### Instructions to follow:
Write only the number of lines in the data that contain the word "moved".

[Colored geometric primitive data]
· · · ·
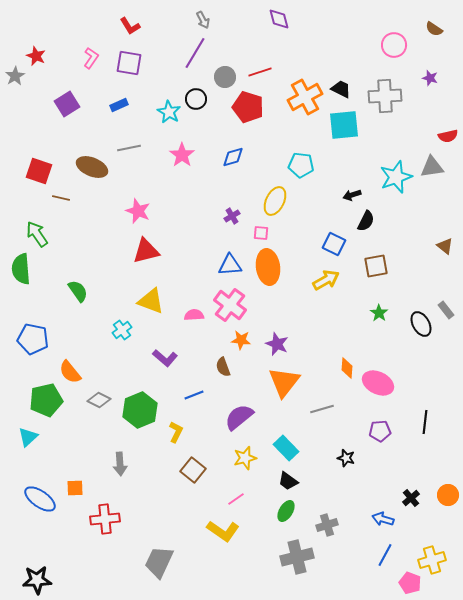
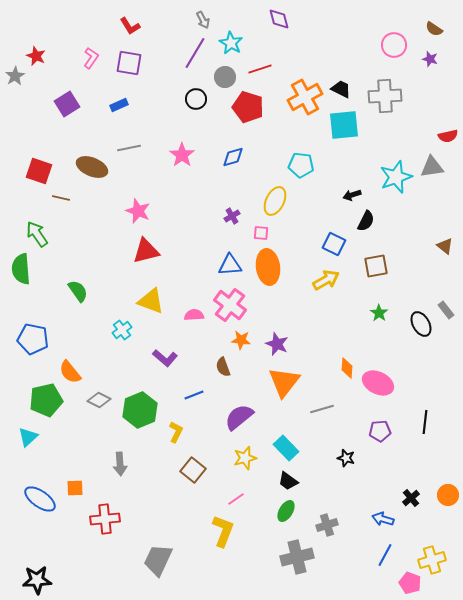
red line at (260, 72): moved 3 px up
purple star at (430, 78): moved 19 px up
cyan star at (169, 112): moved 62 px right, 69 px up
yellow L-shape at (223, 531): rotated 104 degrees counterclockwise
gray trapezoid at (159, 562): moved 1 px left, 2 px up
· · · ·
### Output of the exercise:
4